WHAT TO DO
In the entries that follow, the line with "(221, 293) = (982, 308): none" opens the range and the line with "camera: 140 degrees right, 15 degrees down" closes it; repeat that range exactly, both lines included.

DATA FOR THIS TASK
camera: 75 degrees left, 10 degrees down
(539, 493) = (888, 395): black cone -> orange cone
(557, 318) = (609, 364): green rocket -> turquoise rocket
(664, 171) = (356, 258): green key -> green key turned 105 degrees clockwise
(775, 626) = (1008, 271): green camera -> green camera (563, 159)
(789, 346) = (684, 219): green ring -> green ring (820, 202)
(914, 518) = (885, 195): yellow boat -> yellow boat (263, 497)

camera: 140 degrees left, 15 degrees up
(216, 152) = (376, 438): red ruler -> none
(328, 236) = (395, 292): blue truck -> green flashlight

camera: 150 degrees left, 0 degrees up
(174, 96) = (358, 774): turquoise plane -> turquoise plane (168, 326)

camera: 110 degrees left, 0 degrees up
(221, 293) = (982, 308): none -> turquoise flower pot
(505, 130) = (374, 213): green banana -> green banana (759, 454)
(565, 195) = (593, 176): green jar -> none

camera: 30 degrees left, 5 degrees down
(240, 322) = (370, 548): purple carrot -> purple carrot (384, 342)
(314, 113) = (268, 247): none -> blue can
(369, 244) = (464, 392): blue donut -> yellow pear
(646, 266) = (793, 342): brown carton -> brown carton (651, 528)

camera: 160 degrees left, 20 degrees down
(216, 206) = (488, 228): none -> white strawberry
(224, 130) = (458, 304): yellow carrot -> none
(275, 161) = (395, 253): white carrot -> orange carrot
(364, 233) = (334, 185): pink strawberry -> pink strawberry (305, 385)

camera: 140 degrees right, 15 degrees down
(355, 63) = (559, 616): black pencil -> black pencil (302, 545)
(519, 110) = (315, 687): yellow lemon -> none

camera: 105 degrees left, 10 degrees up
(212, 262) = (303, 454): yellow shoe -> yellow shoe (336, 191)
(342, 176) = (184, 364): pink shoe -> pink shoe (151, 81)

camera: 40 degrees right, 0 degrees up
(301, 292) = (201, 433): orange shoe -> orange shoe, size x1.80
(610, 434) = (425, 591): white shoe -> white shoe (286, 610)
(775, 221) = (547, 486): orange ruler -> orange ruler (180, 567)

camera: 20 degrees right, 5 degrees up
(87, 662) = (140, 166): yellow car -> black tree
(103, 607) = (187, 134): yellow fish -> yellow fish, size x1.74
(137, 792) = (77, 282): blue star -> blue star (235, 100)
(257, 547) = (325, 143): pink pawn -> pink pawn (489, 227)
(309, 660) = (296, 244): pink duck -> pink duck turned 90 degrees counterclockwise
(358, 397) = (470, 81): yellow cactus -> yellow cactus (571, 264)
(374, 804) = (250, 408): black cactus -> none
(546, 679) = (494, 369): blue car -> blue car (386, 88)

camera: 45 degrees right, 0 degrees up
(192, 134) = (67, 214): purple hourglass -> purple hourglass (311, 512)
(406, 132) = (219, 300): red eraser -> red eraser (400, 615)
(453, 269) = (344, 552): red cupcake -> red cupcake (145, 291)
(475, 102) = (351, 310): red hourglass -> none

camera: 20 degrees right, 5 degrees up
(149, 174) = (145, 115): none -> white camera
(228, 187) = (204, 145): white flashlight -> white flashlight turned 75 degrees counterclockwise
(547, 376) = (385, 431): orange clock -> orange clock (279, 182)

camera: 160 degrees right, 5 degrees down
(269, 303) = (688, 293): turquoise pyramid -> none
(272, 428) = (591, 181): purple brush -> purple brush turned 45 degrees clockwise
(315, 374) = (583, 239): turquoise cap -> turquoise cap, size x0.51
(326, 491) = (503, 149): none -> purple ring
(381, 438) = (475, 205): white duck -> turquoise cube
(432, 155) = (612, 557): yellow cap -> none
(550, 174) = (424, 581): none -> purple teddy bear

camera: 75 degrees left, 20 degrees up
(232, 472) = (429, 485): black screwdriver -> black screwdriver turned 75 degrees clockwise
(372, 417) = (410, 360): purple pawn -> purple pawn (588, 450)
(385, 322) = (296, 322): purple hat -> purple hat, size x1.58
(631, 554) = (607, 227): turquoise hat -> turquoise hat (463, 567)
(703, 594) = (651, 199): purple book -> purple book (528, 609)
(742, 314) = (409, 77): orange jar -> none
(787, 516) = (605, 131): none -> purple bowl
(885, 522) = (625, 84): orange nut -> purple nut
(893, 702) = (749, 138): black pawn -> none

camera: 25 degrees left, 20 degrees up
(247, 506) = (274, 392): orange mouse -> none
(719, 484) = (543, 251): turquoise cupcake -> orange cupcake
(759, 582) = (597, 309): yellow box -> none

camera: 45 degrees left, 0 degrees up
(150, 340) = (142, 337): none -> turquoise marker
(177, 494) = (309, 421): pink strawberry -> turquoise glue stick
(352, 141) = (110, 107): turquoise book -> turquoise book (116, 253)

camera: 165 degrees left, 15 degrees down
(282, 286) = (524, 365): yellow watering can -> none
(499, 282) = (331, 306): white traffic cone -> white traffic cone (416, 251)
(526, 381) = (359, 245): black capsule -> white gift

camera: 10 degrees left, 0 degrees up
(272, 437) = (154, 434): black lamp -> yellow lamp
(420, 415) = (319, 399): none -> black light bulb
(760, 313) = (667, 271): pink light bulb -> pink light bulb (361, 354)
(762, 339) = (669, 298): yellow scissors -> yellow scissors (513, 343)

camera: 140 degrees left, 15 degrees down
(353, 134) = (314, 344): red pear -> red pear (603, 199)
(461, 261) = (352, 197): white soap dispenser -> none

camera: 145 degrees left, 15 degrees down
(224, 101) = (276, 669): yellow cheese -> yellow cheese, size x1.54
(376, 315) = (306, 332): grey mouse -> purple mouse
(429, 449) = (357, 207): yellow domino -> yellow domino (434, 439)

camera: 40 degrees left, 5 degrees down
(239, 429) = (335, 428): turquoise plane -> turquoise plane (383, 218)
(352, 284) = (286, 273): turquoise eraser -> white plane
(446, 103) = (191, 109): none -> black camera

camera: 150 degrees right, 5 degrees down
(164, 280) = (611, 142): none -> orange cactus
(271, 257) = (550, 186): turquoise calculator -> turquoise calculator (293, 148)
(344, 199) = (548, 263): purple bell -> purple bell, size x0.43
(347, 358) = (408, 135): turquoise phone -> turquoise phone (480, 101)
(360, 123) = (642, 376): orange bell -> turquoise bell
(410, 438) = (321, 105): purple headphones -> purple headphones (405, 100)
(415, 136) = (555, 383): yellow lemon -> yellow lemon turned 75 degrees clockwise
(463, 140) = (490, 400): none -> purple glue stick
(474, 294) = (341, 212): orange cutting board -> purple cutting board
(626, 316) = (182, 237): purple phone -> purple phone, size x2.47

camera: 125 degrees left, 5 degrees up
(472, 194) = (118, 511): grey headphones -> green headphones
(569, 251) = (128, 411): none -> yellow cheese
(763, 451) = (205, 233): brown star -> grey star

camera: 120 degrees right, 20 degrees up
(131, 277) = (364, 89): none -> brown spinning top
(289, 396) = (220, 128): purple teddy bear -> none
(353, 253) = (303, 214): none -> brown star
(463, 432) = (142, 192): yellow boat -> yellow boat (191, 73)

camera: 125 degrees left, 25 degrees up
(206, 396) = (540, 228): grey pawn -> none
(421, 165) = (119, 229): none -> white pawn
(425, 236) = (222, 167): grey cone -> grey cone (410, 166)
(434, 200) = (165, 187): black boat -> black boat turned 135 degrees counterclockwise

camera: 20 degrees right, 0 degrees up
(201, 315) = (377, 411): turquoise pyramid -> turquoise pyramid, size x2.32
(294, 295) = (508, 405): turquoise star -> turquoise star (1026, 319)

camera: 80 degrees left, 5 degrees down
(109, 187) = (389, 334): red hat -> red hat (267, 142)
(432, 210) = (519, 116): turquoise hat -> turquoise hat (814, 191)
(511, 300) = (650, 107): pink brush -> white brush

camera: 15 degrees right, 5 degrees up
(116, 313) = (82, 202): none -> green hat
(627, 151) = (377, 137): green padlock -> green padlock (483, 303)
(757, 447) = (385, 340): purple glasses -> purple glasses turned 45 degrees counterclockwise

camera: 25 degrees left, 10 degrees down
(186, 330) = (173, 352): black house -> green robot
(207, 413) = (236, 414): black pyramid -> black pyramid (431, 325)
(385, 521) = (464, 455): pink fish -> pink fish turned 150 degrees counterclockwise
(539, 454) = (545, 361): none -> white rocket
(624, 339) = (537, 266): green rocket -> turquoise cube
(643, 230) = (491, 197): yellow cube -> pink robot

EXERCISE RESULT
(221, 293) = (982, 308): none -> turquoise flower pot
(505, 130) = (374, 213): green banana -> green banana (759, 454)
(565, 195) = (593, 176): green jar -> none

camera: 30 degrees left, 5 degrees down
(240, 322) = (370, 548): purple carrot -> purple carrot (384, 342)
(314, 113) = (268, 247): none -> blue can
(369, 244) = (464, 392): blue donut -> yellow pear
(646, 266) = (793, 342): brown carton -> brown carton (651, 528)

camera: 160 degrees left, 20 degrees down
(216, 206) = (488, 228): none -> white strawberry
(224, 130) = (458, 304): yellow carrot -> none
(275, 161) = (395, 253): white carrot -> orange carrot
(364, 233) = (334, 185): pink strawberry -> pink strawberry (305, 385)

camera: 140 degrees right, 15 degrees down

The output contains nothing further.